= EXERCISE REQUIREMENTS =
No pictures belong in the copy. Set down exactly the lines from the one that contains "yellow 1x2 brick [220,80,279,142]" through the end of the data.

= DATASET CONTENT =
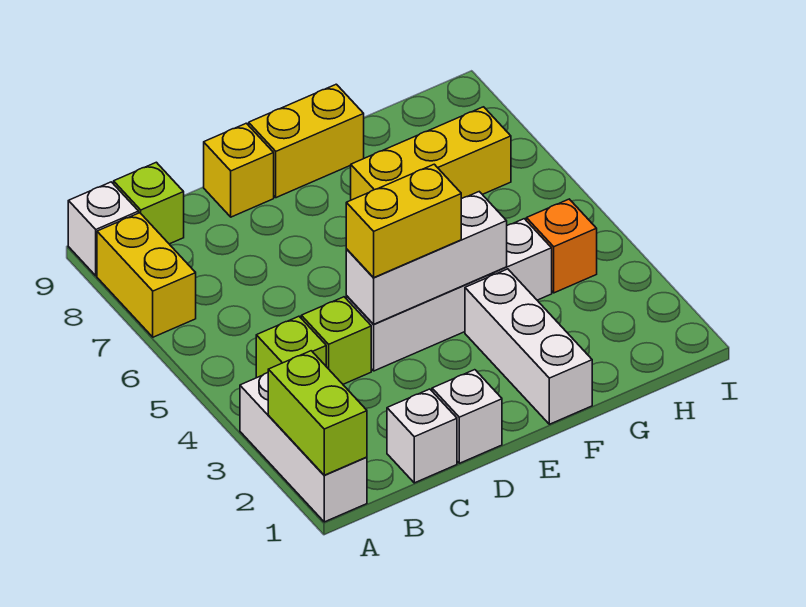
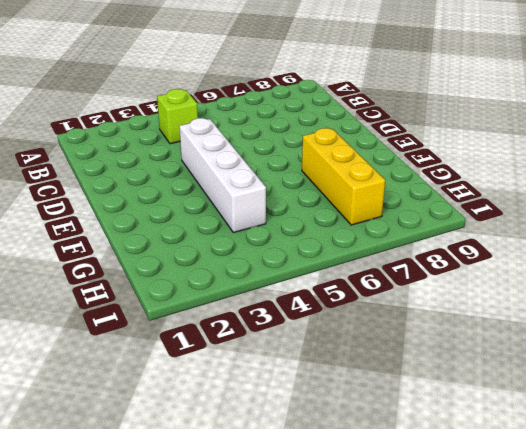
none -> white 1x3 brick [240,373,367,522]
none -> yellow 1x2 brick [97,213,196,337]
none -> white 1x1 brick [68,182,139,276]

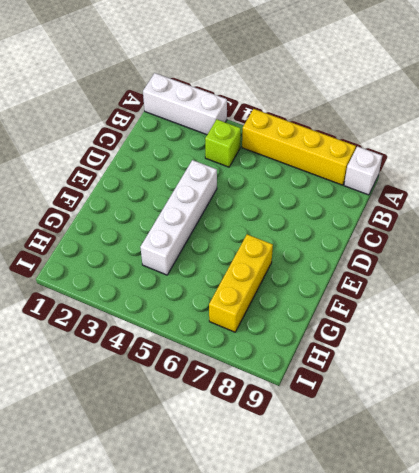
yellow 1x4 brick [242,109,356,185] -> yellow 1x2 brick [97,213,196,337]
none -> lime 1x1 brick [114,162,184,244]
none -> white 1x1 brick [387,389,457,483]
none -> lime 1x1 brick [301,297,371,384]

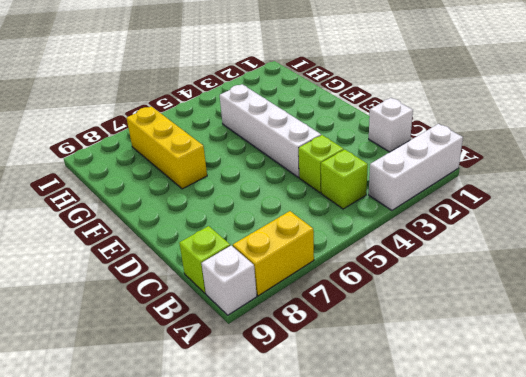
none -> white 1x1 brick [432,370,502,463]
none -> yellow 1x1 brick [204,123,274,217]
none -> yellow 1x2 brick [249,84,364,198]

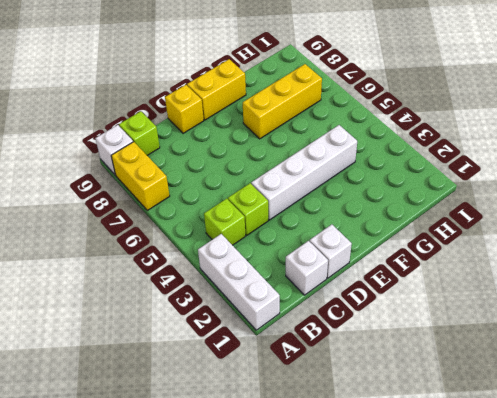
none -> white 1x3 brick [465,269,592,424]
none -> orange 1x1 brick [526,199,597,293]
none -> lime 1x2 brick [268,351,367,475]

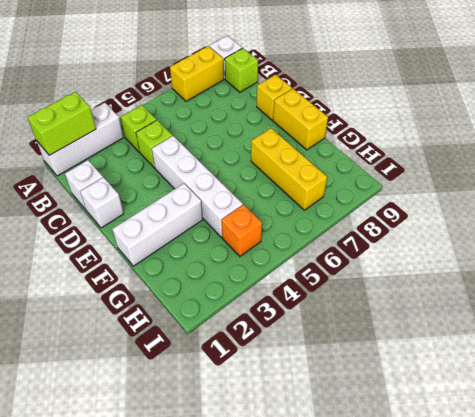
none -> white 1x3 brick [346,192,507,324]
none -> yellow 1x2 brick [346,164,461,277]

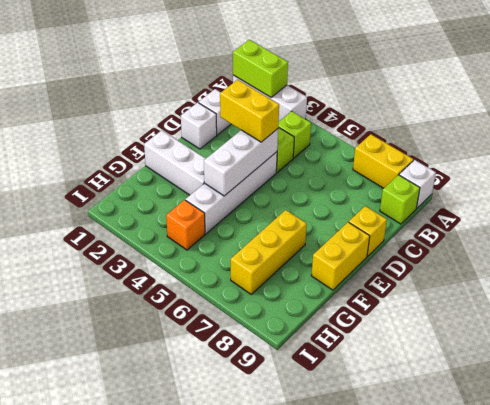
yellow 1x2 brick [220,80,279,142] -> yellow 1x2 brick turned to [346,164,461,277]

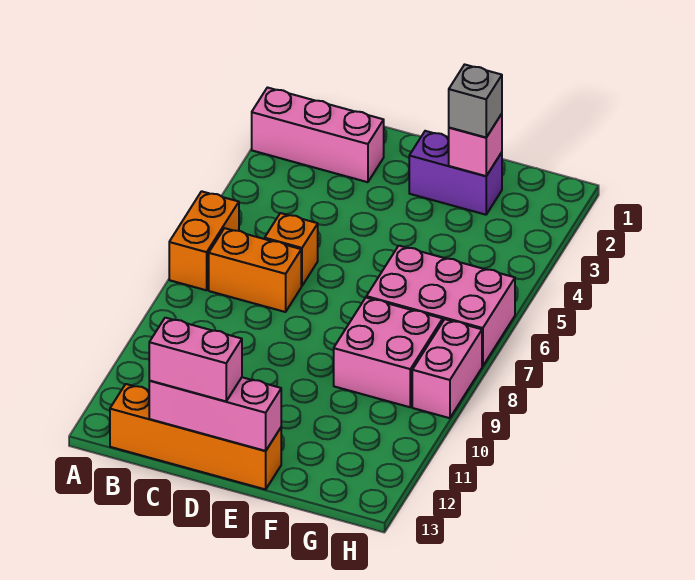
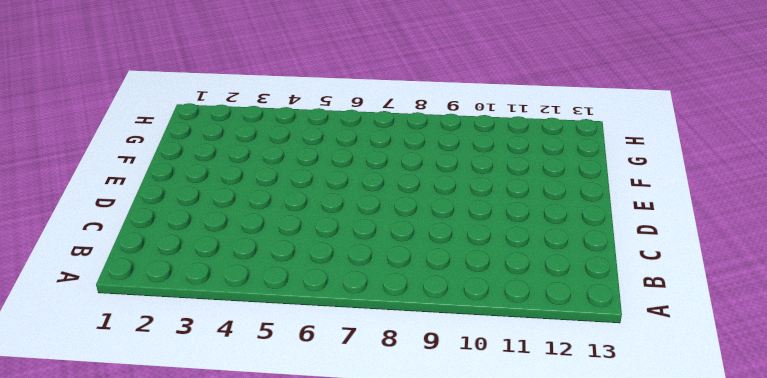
none -> pink 1x3 brick [252,88,384,182]
none -> orange 1x2 brick [169,191,239,290]
none -> orange 1x2 brick [209,228,301,312]

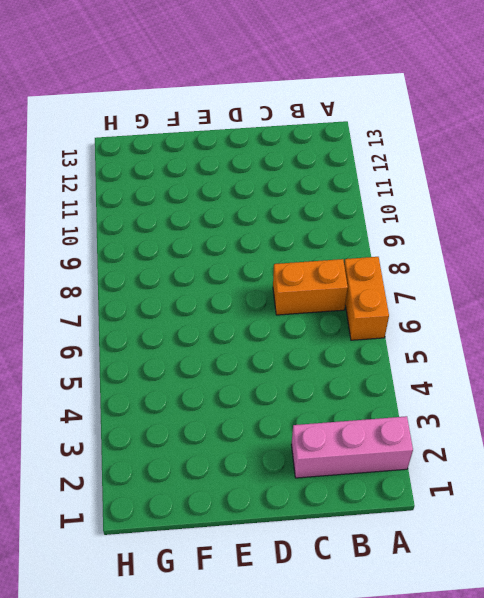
none -> orange 1x4 brick [110,384,281,489]
none -> orange 1x1 brick [265,213,318,286]
none -> purple 1x2 brick [409,131,502,215]

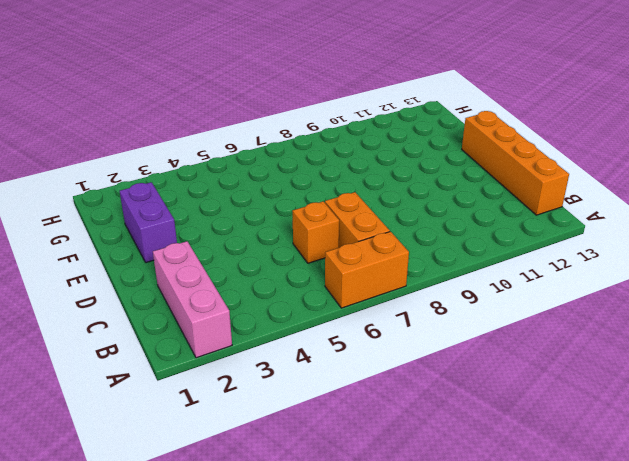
none -> pink 2x3 brick [366,246,515,366]
none -> pink 2x2 brick [334,298,443,407]
none -> pink 1x2 brick [412,319,482,418]

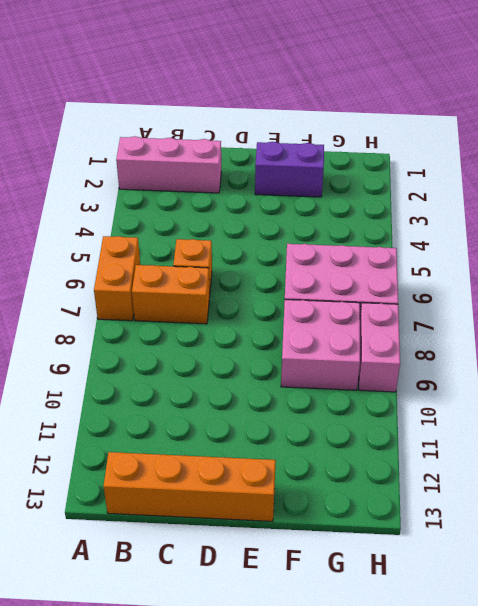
none -> pink 1x3 brick [149,377,281,451]
none -> pink 1x1 brick [449,114,502,176]
none -> pink 1x2 brick [149,318,242,401]

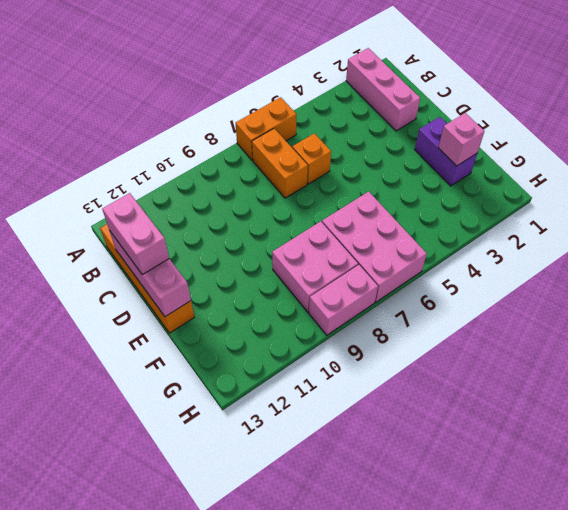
none -> grey 1x1 brick [449,64,502,138]

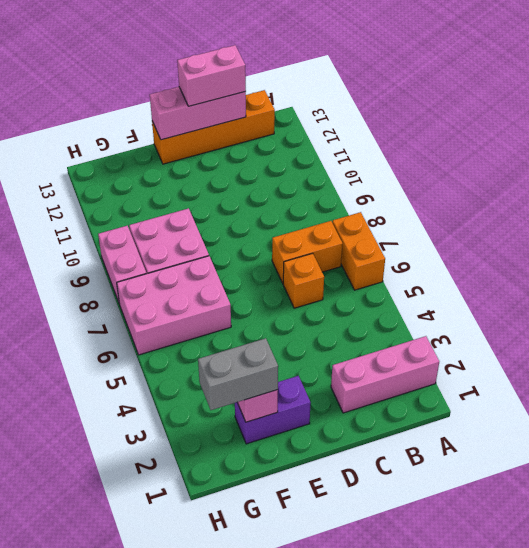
grey 1x2 brick [198,338,278,410] -> grey 1x1 brick [449,64,502,138]

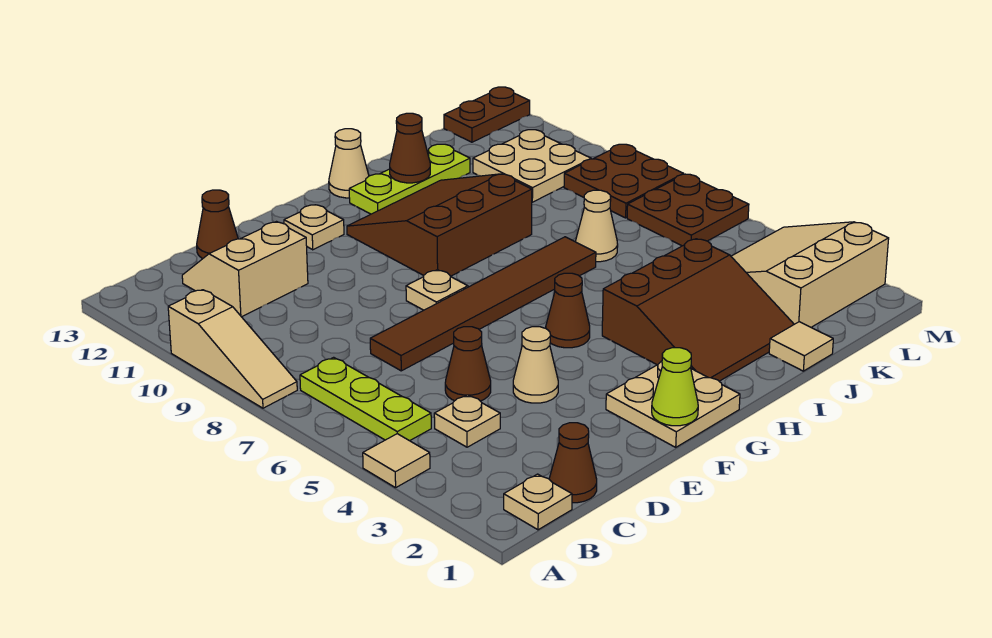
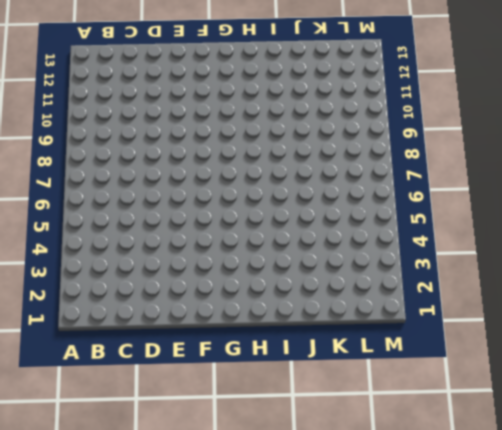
none -> tan 1x1 tile [363,434,430,488]
none -> tan 1x3 slope [168,290,297,408]
none -> tan 1x1 plate [504,474,572,530]

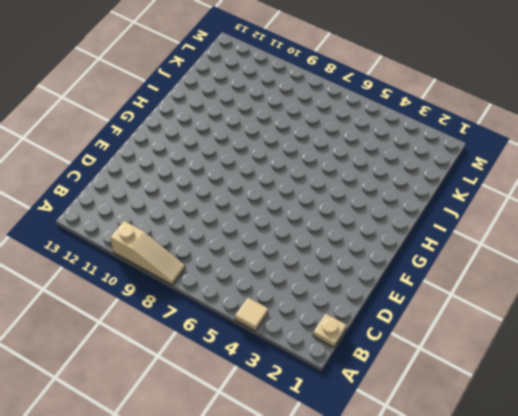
none -> lime 1x3 plate [300,357,431,441]
none -> brown 1x1 cone [549,423,597,503]
none -> tan 1x1 plate [434,395,500,447]

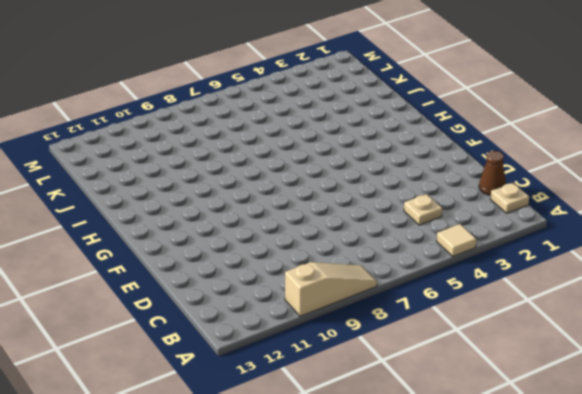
none -> lime 1x3 plate [300,357,431,441]
none -> tan 2x2 slope [182,222,308,317]
none -> brown 1x1 cone [445,327,491,401]

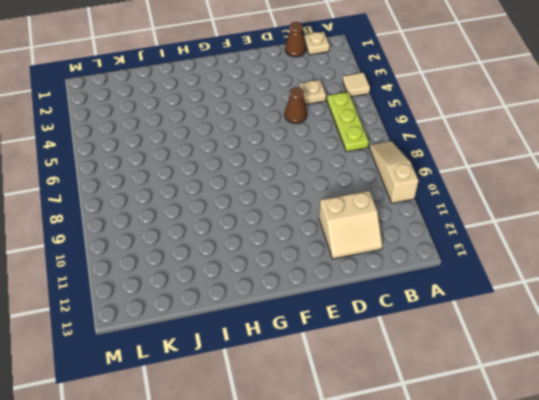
none -> brown 1x6 tile [370,237,596,371]
none -> brown 1x1 cone [197,190,238,259]
none -> tan 1x1 cone [513,327,558,403]

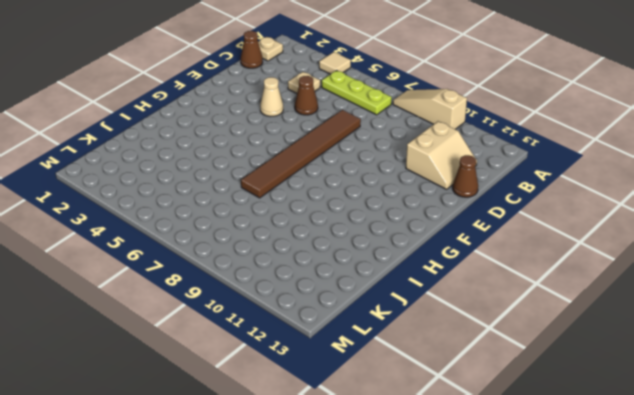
none -> tan 2x2 plate [606,361,740,447]
none -> tan 1x1 plate [406,270,468,310]
none -> tan 1x1 plate [284,205,344,250]

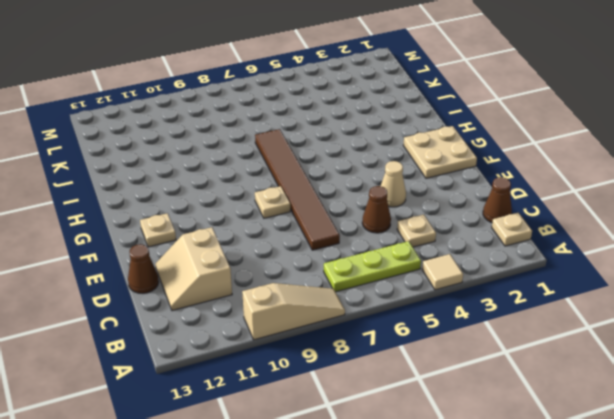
none -> brown 1x1 cone [546,273,590,348]
none -> brown 3x3 slope [347,174,532,276]
none -> brown 3x3 slope [602,239,794,381]

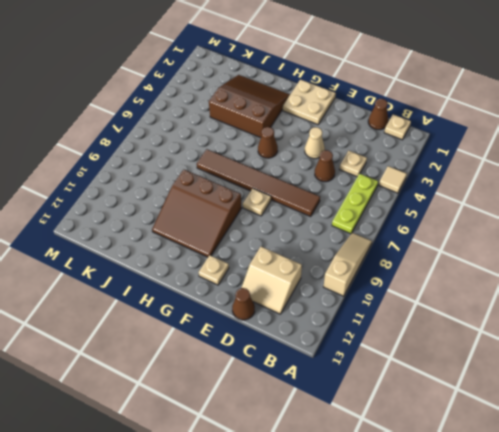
none -> lime 1x3 plate [349,144,470,214]
none -> tan 1x1 cone [329,129,369,198]
none -> tan 1x1 tile [769,322,833,371]

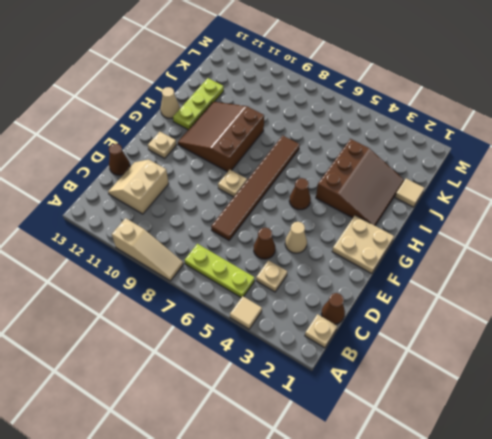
none -> tan 1x1 cone [575,190,618,262]
none -> tan 3x3 slope [731,222,889,327]
none -> tan 2x2 plate [473,130,591,202]

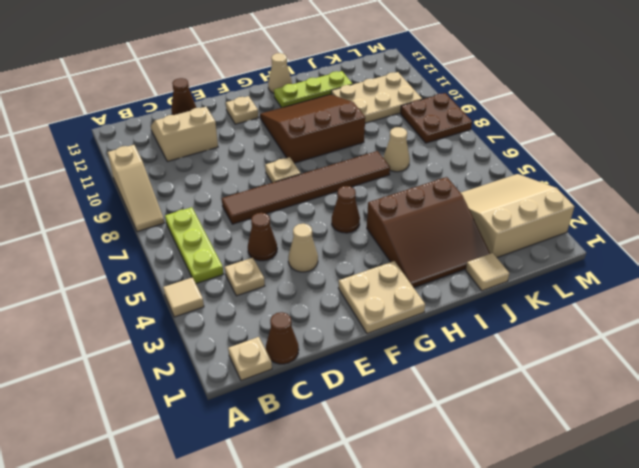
tan 2x3 plate [331,72,422,123] -> tan 2x2 plate [473,130,591,202]
none -> brown 2x2 plate [627,174,749,246]
none -> brown 1x2 plate [444,87,530,142]
none -> lime 1x1 cone [652,348,698,426]

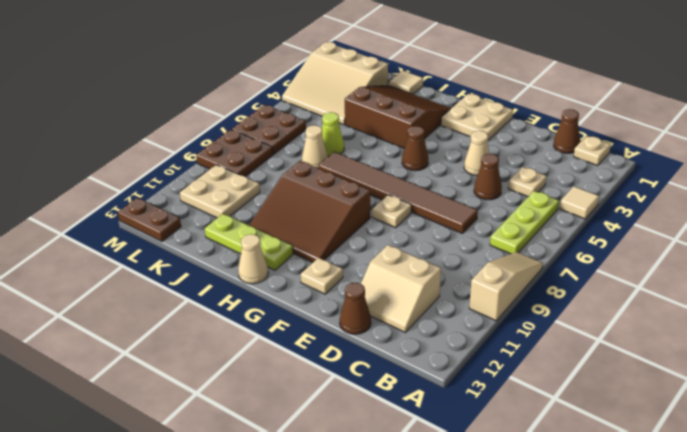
lime 1x1 cone [322,112,344,156] -> lime 1x1 cone moved to [652,348,698,426]
none -> brown 1x1 cone [390,113,430,183]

= EXPECTED ANSWER =
yellow 1x2 brick [220,80,279,142] -> yellow 1x2 brick turned to [346,164,461,277]

none -> pink 1x3 brick [252,88,384,182]
none -> orange 1x2 brick [169,191,239,290]
none -> orange 1x2 brick [209,228,301,312]

none -> orange 1x4 brick [110,384,281,489]
none -> orange 1x1 brick [265,213,318,286]
none -> purple 1x2 brick [409,131,502,215]

none -> pink 2x3 brick [366,246,515,366]
none -> pink 2x2 brick [334,298,443,407]
none -> pink 1x2 brick [412,319,482,418]

none -> pink 1x3 brick [149,377,281,451]
none -> pink 1x1 brick [449,114,502,176]
none -> pink 1x2 brick [149,318,242,401]

none -> grey 1x1 brick [449,64,502,138]

grey 1x2 brick [198,338,278,410] -> grey 1x1 brick [449,64,502,138]

none -> tan 1x1 tile [363,434,430,488]
none -> tan 1x3 slope [168,290,297,408]
none -> tan 1x1 plate [504,474,572,530]

none -> lime 1x3 plate [300,357,431,441]
none -> brown 1x1 cone [549,423,597,503]
none -> tan 1x1 plate [434,395,500,447]

none -> lime 1x3 plate [300,357,431,441]
none -> tan 2x2 slope [182,222,308,317]
none -> brown 1x1 cone [445,327,491,401]

none -> brown 1x6 tile [370,237,596,371]
none -> brown 1x1 cone [197,190,238,259]
none -> tan 1x1 cone [513,327,558,403]

none -> tan 2x2 plate [606,361,740,447]
none -> tan 1x1 plate [406,270,468,310]
none -> tan 1x1 plate [284,205,344,250]

none -> brown 1x1 cone [546,273,590,348]
none -> brown 3x3 slope [347,174,532,276]
none -> brown 3x3 slope [602,239,794,381]

none -> lime 1x3 plate [349,144,470,214]
none -> tan 1x1 cone [329,129,369,198]
none -> tan 1x1 tile [769,322,833,371]

none -> tan 1x1 cone [575,190,618,262]
none -> tan 3x3 slope [731,222,889,327]
none -> tan 2x2 plate [473,130,591,202]

tan 2x3 plate [331,72,422,123] -> tan 2x2 plate [473,130,591,202]
none -> brown 2x2 plate [627,174,749,246]
none -> brown 1x2 plate [444,87,530,142]
none -> lime 1x1 cone [652,348,698,426]

lime 1x1 cone [322,112,344,156] -> lime 1x1 cone moved to [652,348,698,426]
none -> brown 1x1 cone [390,113,430,183]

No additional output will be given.